# [EXERCISE BRIEF]
Each line of the records that holds the word "RFID" should be copied out.

==== RECORD EXTRACTS ====

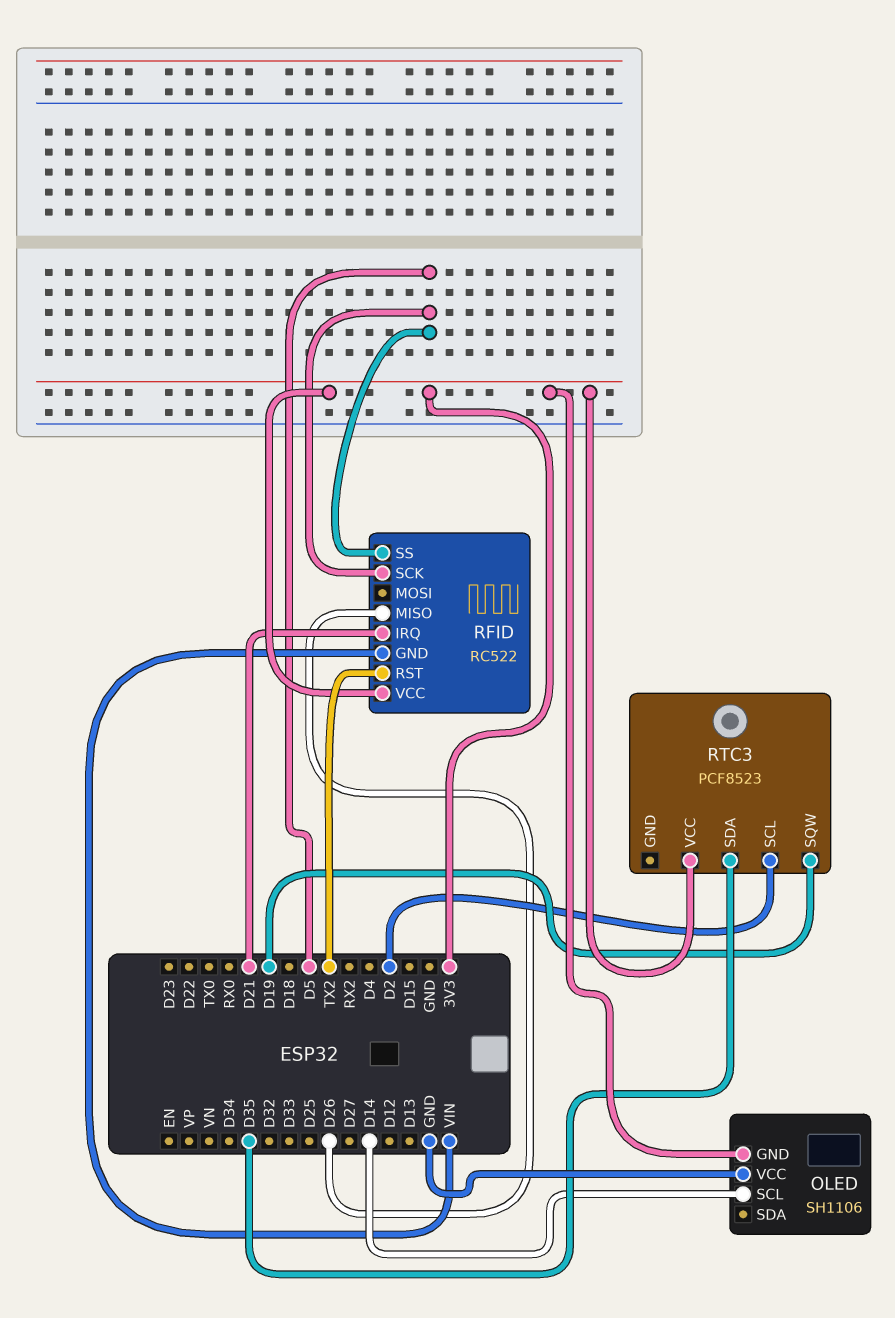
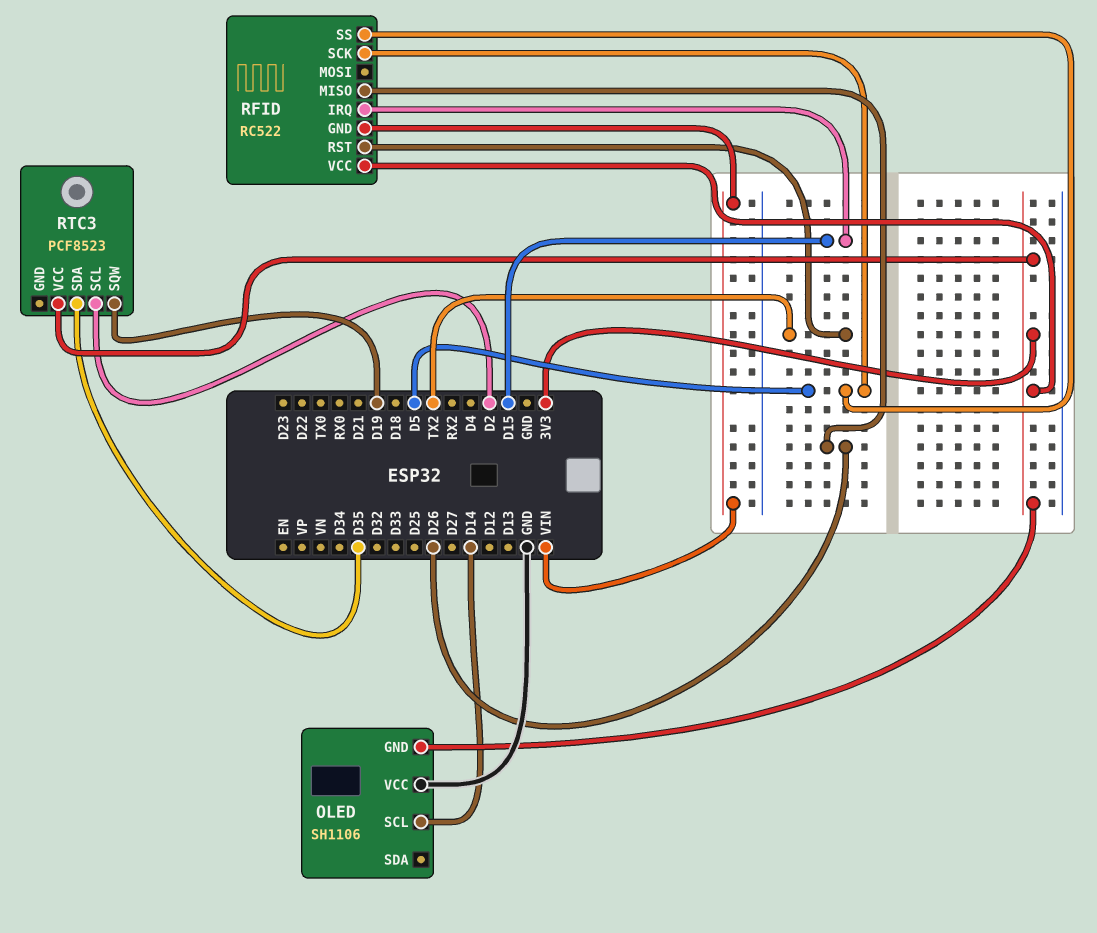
RFID pin IRQ: D21 -> D15

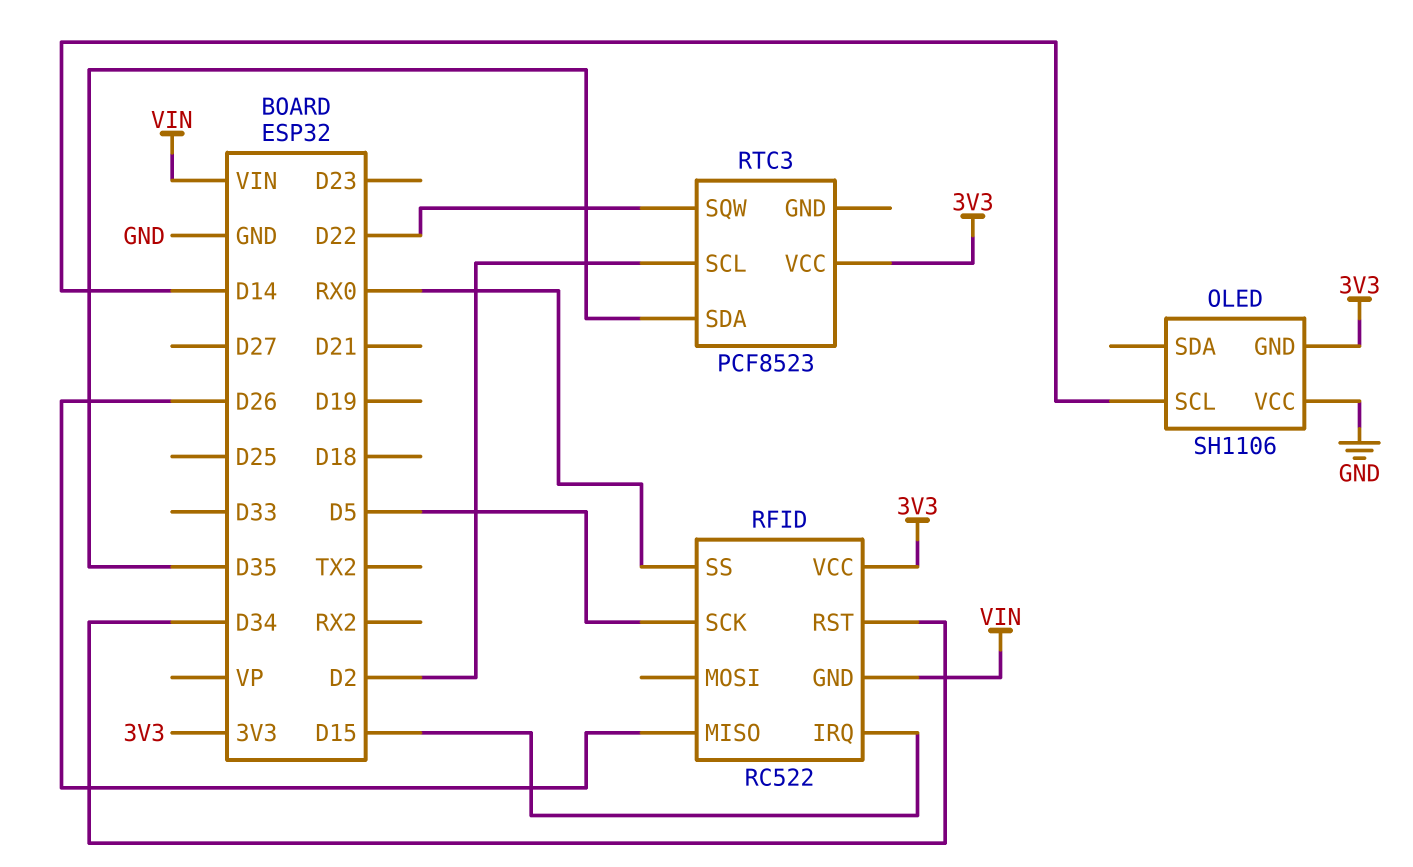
RFID pin RST: TX2 -> D34
RFID pin SS: D5 -> RX0
RTC3 pin SQW: D19 -> D22

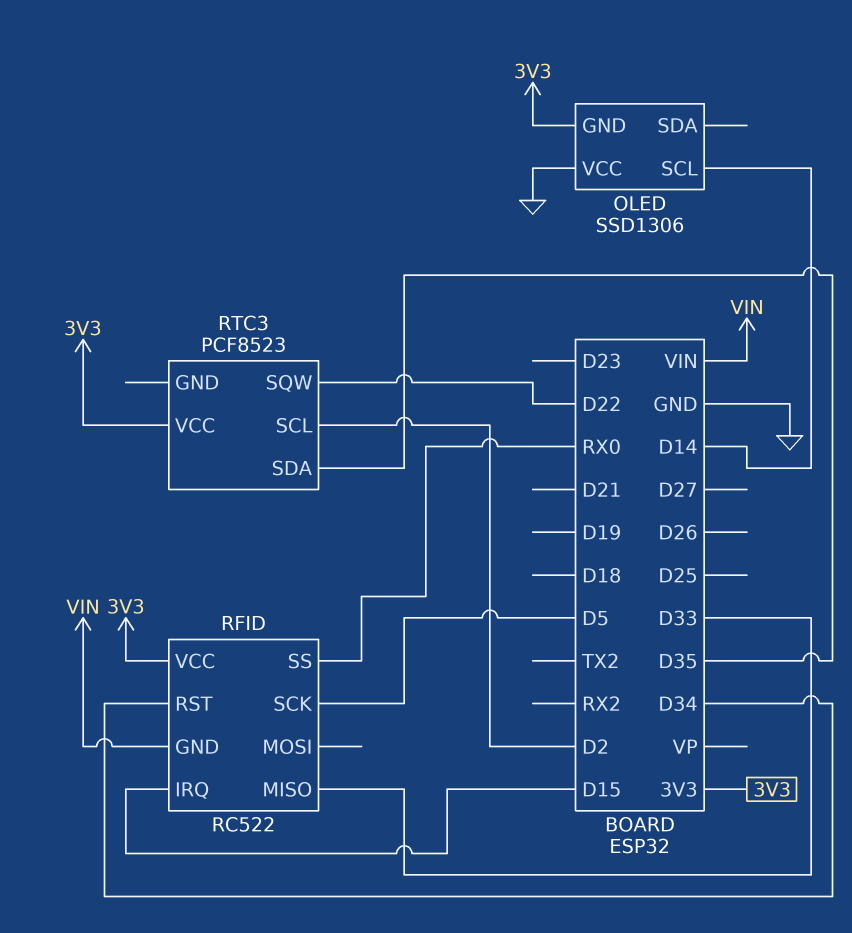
OLED: SH1106 -> SSD1306
RFID pin MISO: D26 -> D33

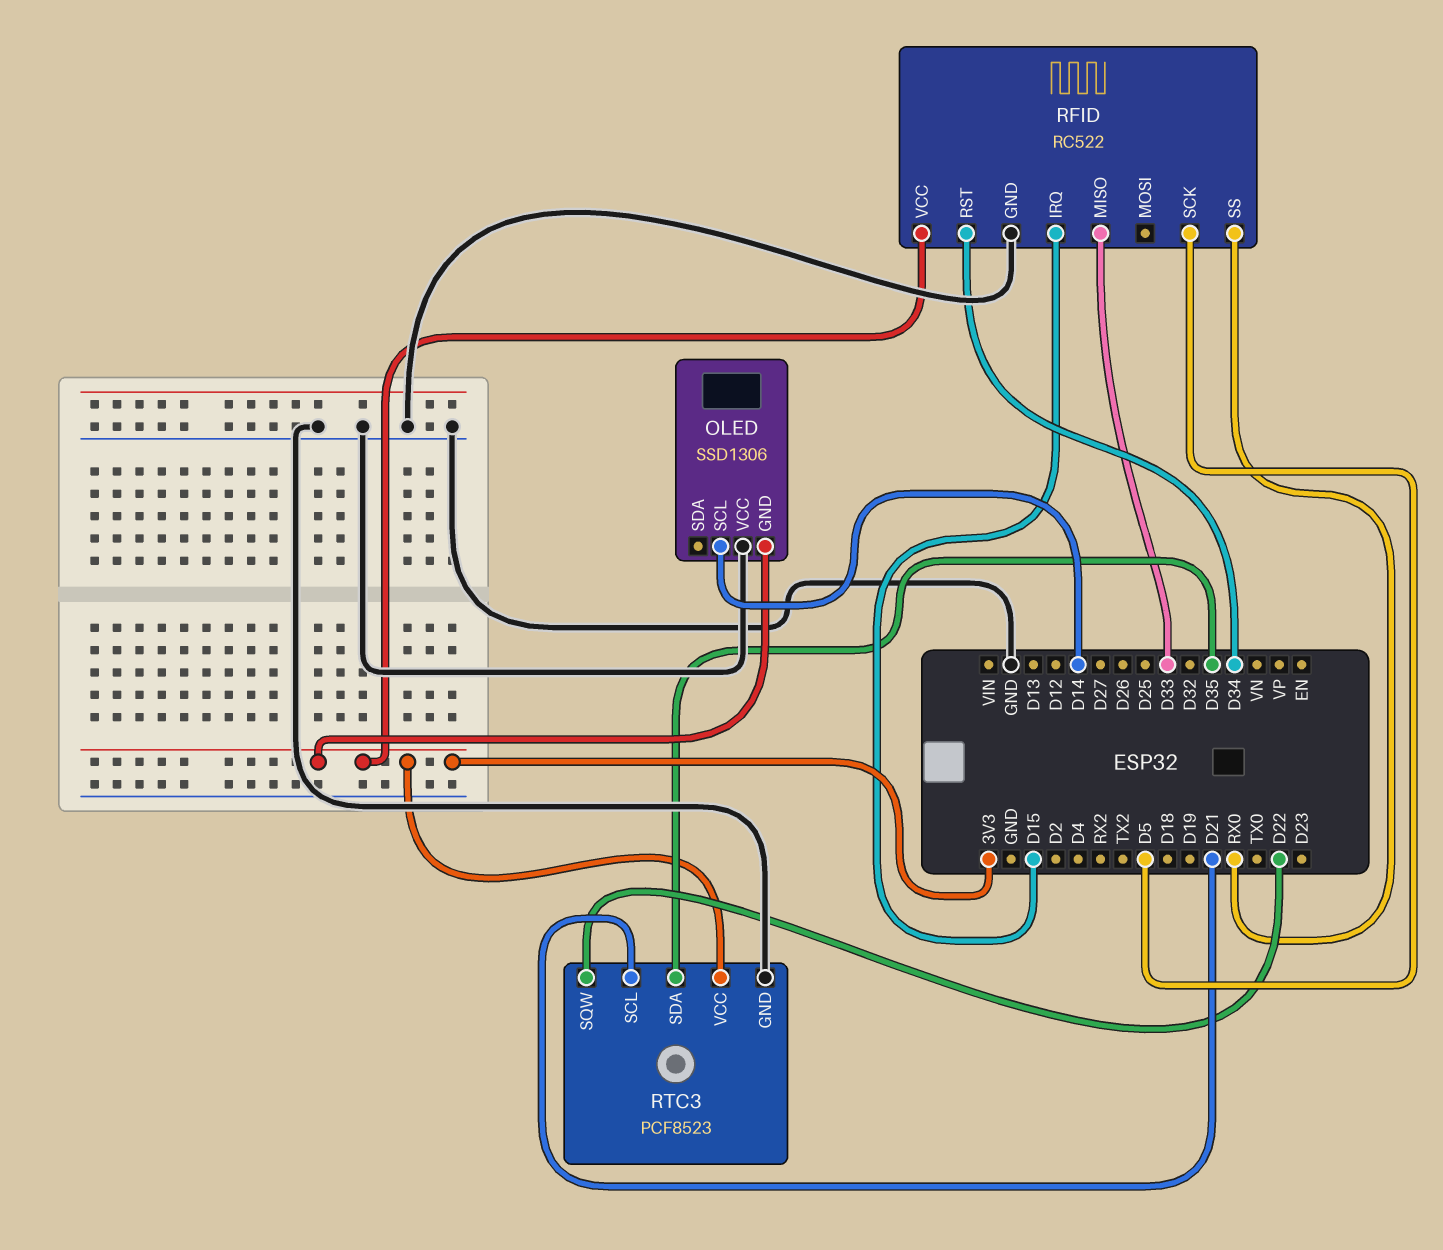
RFID pin GND: VIN -> GND
RTC3 pin GND: none -> GND
RTC3 pin SCL: D2 -> D21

====

# [ANSWER TO THIS EXERCISE]
RFID pin IRQ: D21 -> D15
RFID pin RST: TX2 -> D34
RFID pin SS: D5 -> RX0
RFID pin MISO: D26 -> D33
RFID pin GND: VIN -> GND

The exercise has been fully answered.